(Beginning of Material to process)

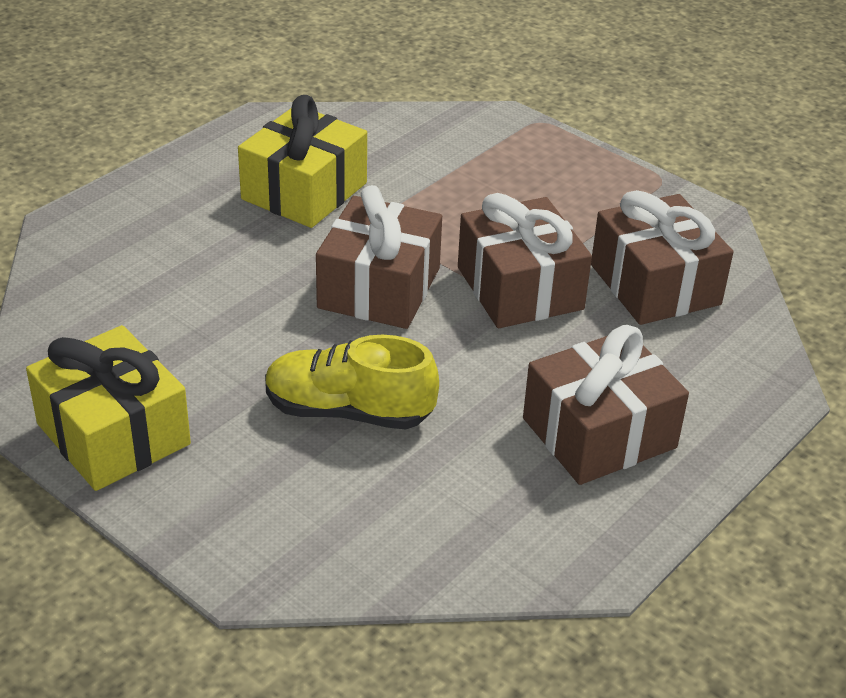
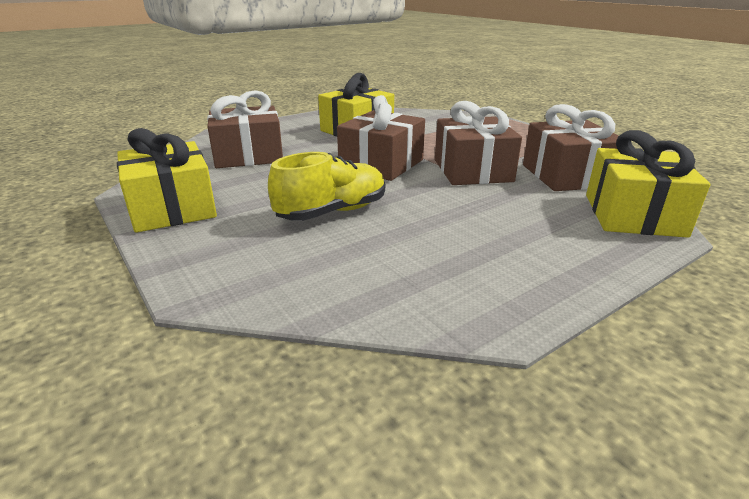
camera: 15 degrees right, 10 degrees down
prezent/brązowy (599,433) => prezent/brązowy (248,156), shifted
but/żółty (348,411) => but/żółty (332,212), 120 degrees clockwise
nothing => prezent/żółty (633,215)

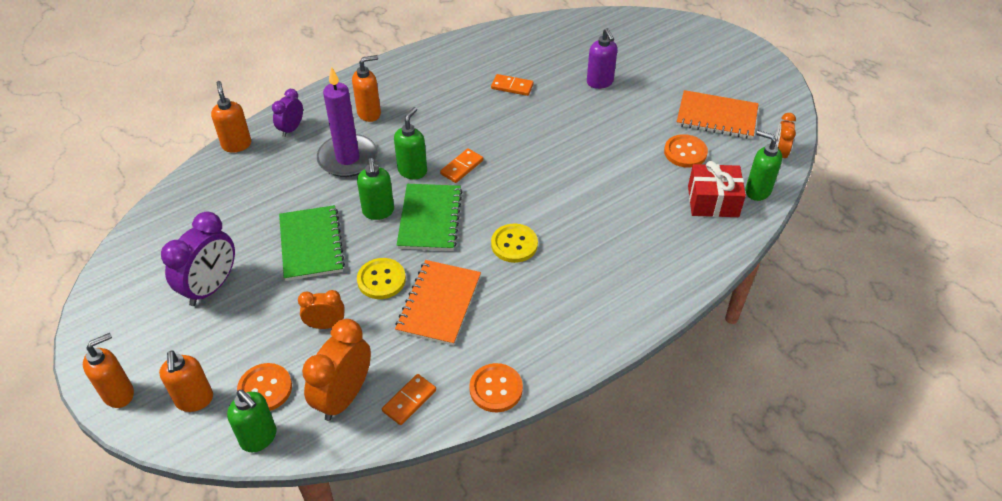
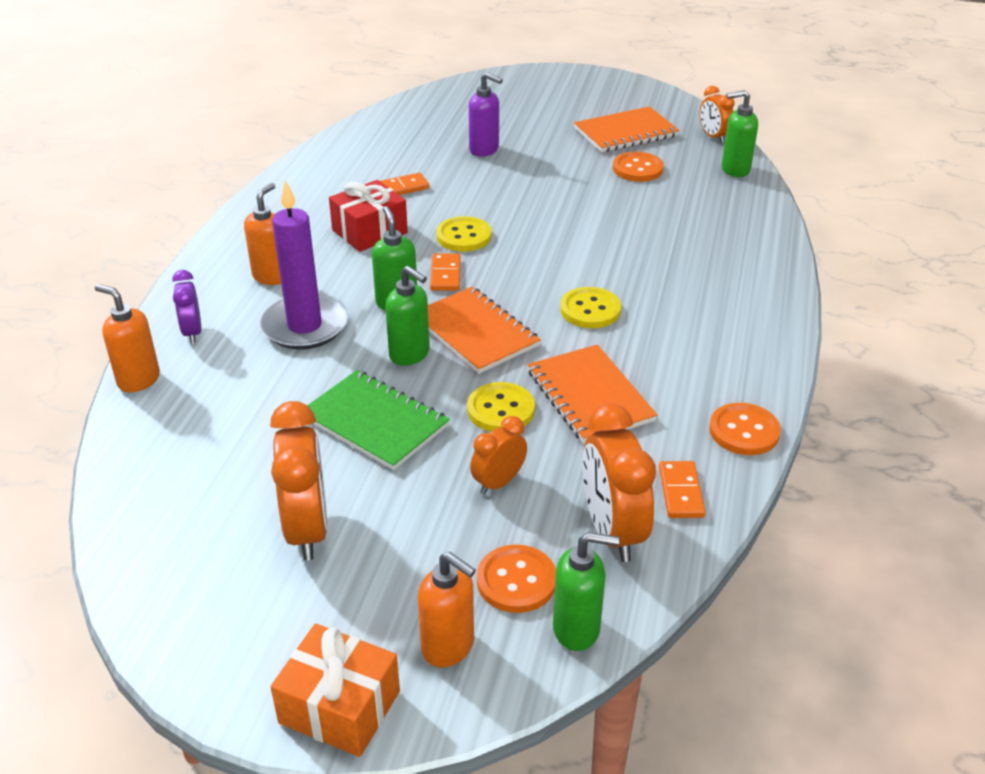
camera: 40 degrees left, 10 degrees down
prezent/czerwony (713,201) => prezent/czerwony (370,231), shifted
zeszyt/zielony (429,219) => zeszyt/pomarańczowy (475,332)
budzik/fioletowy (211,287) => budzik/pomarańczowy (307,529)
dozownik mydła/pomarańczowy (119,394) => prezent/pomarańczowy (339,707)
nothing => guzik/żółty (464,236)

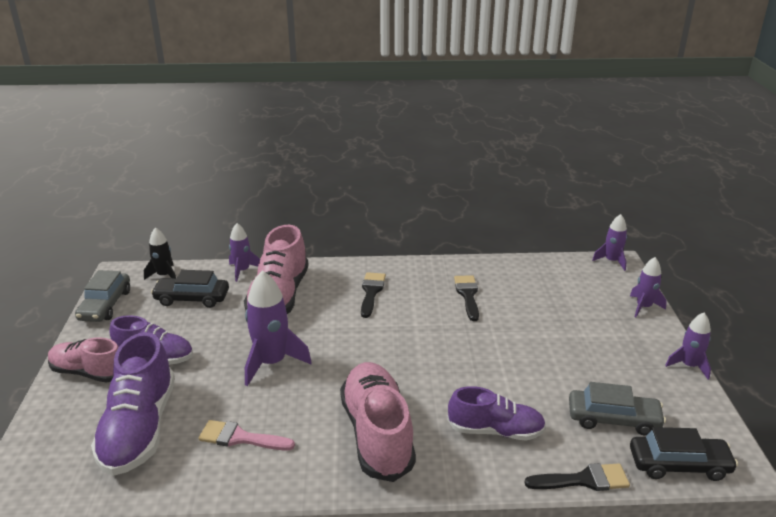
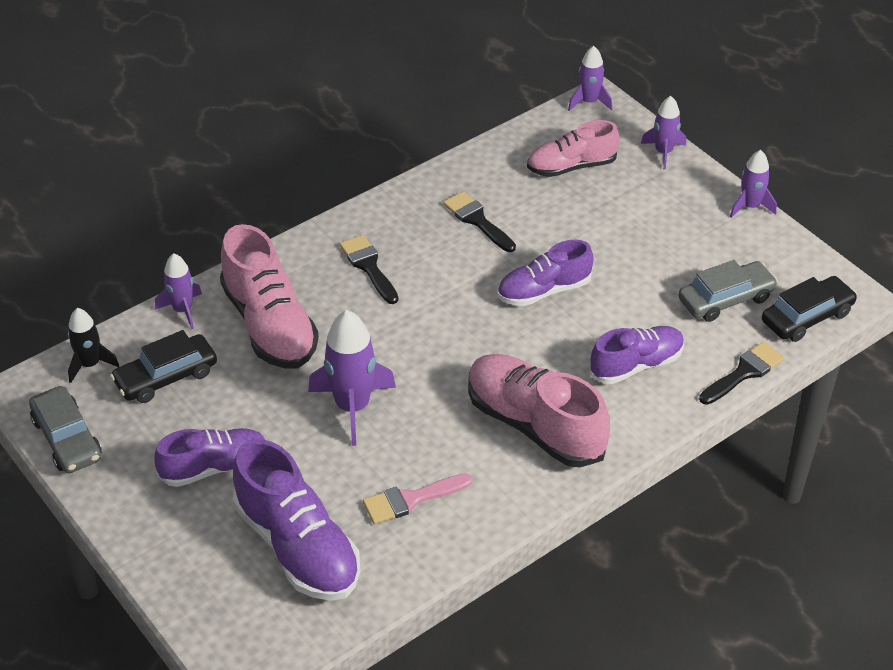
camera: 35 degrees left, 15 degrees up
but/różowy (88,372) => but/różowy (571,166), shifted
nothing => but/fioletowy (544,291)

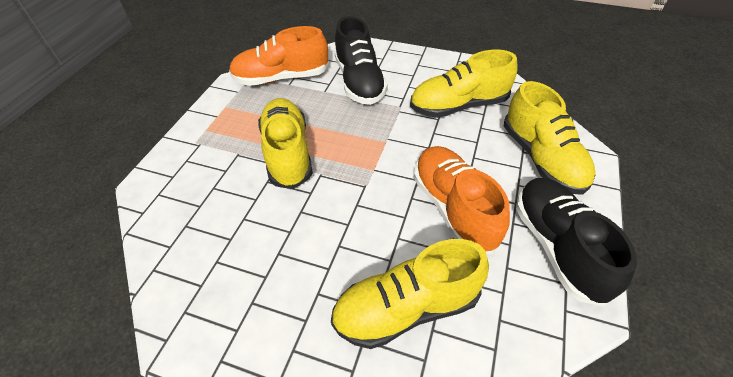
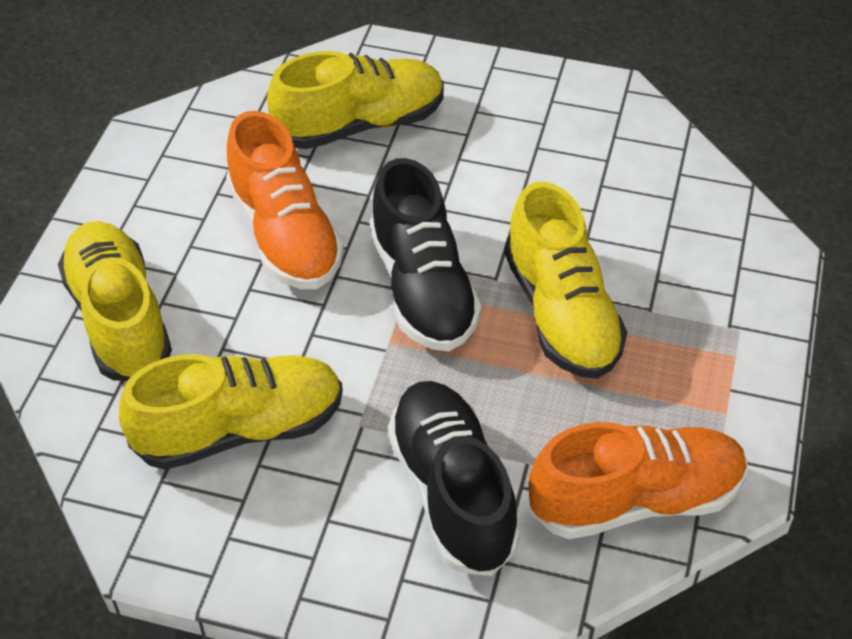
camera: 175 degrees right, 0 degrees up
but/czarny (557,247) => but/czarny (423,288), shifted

(End of Material to process)

## Task details
The lines to restate word for word run from the line that contains "but/żółty (348,411) =>" through the end of the entries above, both ends included. Leave out all pictures and write nothing else.

## Completed exercise
but/żółty (348,411) => but/żółty (332,212), 120 degrees clockwise
nothing => prezent/żółty (633,215)

camera: 40 degrees left, 10 degrees down
prezent/czerwony (713,201) => prezent/czerwony (370,231), shifted
zeszyt/zielony (429,219) => zeszyt/pomarańczowy (475,332)
budzik/fioletowy (211,287) => budzik/pomarańczowy (307,529)
dozownik mydła/pomarańczowy (119,394) => prezent/pomarańczowy (339,707)
nothing => guzik/żółty (464,236)

camera: 35 degrees left, 15 degrees up
but/różowy (88,372) => but/różowy (571,166), shifted
nothing => but/fioletowy (544,291)

camera: 175 degrees right, 0 degrees up
but/czarny (557,247) => but/czarny (423,288), shifted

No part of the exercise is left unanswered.